EXERCISE DATA below:

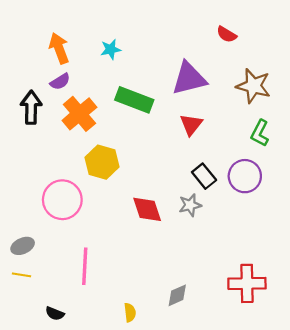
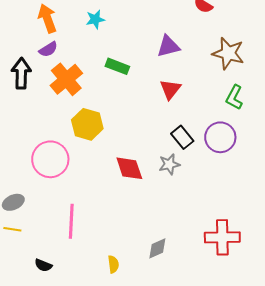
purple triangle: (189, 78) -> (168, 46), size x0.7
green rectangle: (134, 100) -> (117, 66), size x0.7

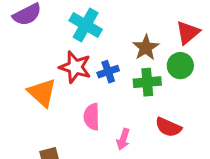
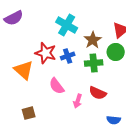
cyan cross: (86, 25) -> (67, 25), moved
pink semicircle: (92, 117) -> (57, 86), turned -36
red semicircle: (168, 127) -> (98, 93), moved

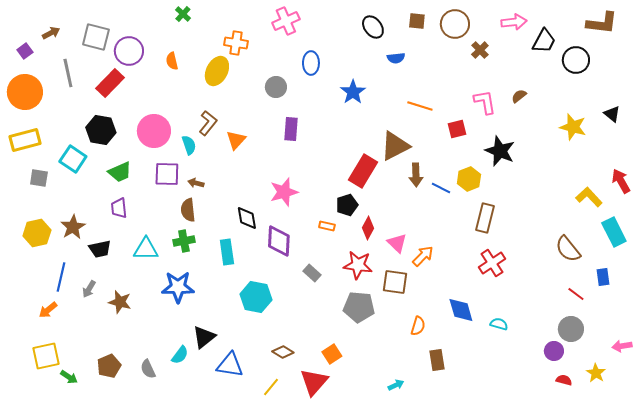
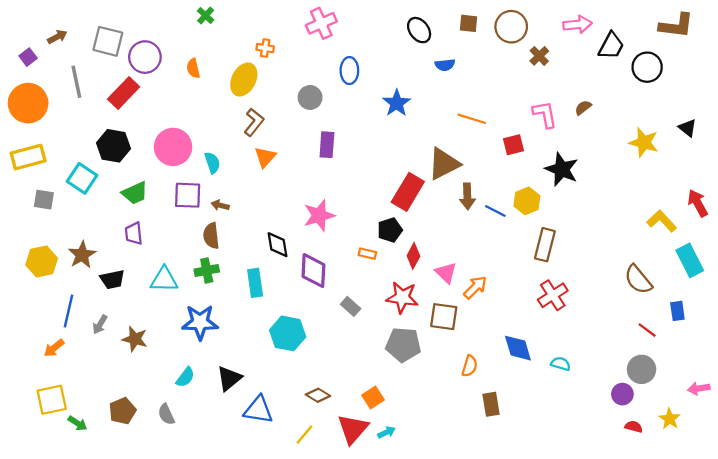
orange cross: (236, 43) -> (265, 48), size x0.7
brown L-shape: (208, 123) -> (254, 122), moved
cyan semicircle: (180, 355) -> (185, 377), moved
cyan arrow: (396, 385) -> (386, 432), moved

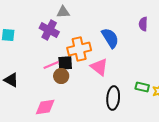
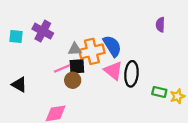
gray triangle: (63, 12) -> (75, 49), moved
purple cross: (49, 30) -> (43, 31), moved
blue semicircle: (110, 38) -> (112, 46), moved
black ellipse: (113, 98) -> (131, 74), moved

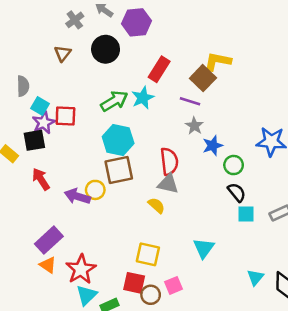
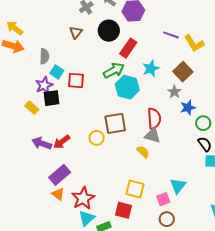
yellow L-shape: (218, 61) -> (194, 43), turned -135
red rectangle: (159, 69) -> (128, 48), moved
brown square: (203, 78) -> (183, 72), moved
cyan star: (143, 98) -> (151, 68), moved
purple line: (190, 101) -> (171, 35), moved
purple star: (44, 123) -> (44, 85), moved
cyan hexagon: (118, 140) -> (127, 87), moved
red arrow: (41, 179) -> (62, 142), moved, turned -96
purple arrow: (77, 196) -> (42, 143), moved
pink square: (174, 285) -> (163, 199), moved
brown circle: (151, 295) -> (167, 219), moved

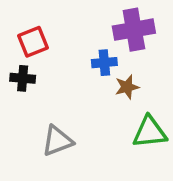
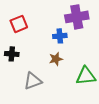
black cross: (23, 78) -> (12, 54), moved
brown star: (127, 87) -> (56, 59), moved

End of EXERCISE DATA.

Report back every line of the entries in which "size" occurs.

» REPLY TO THE TASK:
purple triangle: (189, 78) -> (168, 46), size x0.7
green rectangle: (134, 100) -> (117, 66), size x0.7
orange cross: (236, 43) -> (265, 48), size x0.7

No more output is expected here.